*** Opening of Recorded data ***

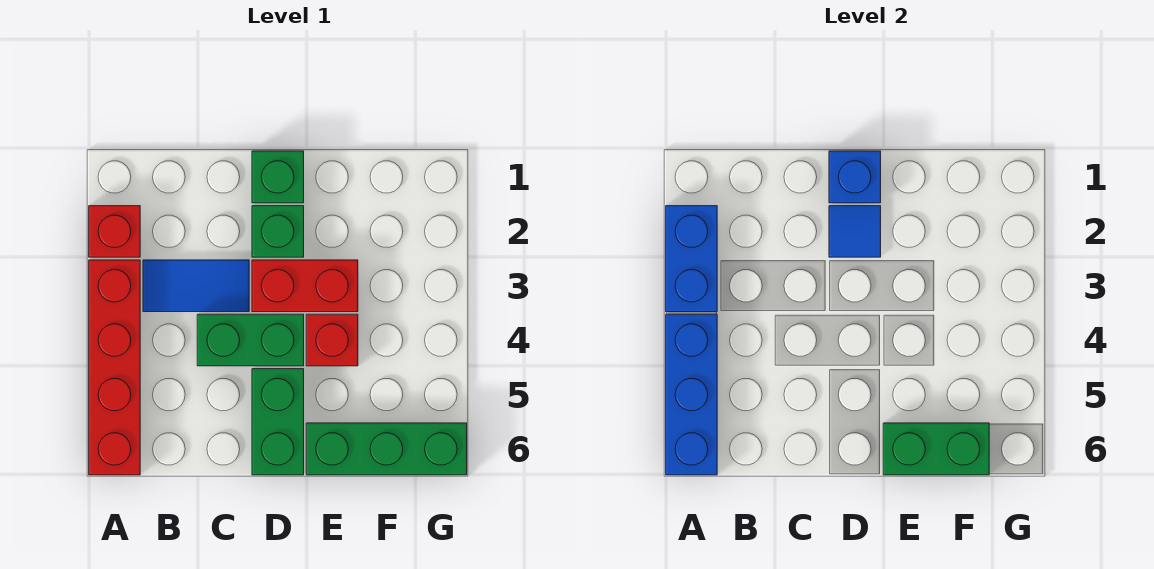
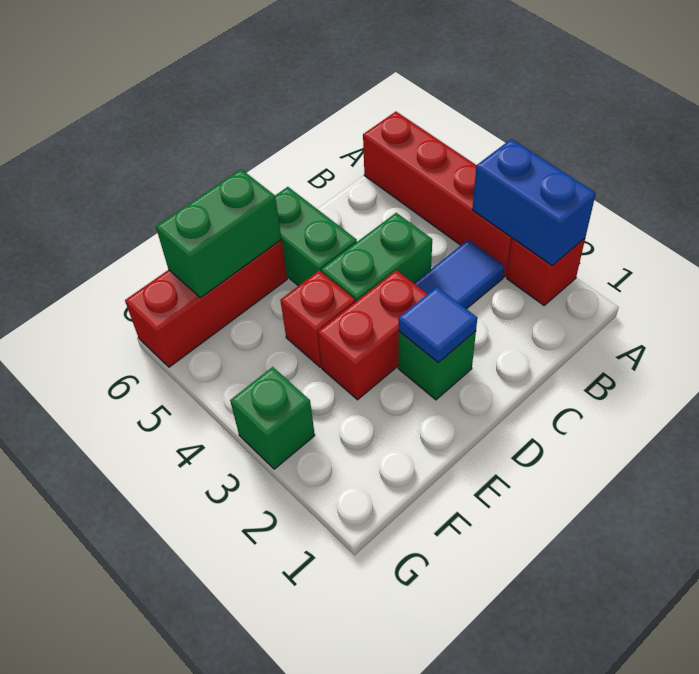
blue brick A4:A6 level 2 -> none
green brick D1 level 1 -> green brick G3 level 1
blue brick D1 level 2 -> none
green brick E6:G6 level 1 -> red brick E6:G6 level 1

*** Close of Recorded data ***

Problem statement = Through the final line of the listing, beginning at the line that contains "green brick D1", every line is to be set down exactly, with no others.

Written response =
green brick D1 level 1 -> green brick G3 level 1
blue brick D1 level 2 -> none
green brick E6:G6 level 1 -> red brick E6:G6 level 1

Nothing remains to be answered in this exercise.